Start of Record set

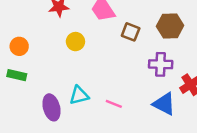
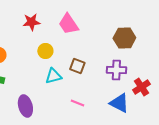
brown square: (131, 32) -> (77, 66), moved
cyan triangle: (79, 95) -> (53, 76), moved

End of Record set
Start of Record set

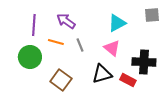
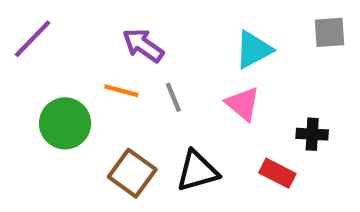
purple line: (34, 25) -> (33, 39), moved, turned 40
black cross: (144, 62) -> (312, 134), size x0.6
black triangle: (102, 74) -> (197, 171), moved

End of Record set

◆ Task description:
In the entries above, restate word for word the lines between the one holding "black cross: (144, 62)" and the one holding "black triangle: (102, 74)", inclusive, and nothing besides.

◆ Written response:
black cross: (144, 62) -> (312, 134), size x0.6
black triangle: (102, 74) -> (197, 171), moved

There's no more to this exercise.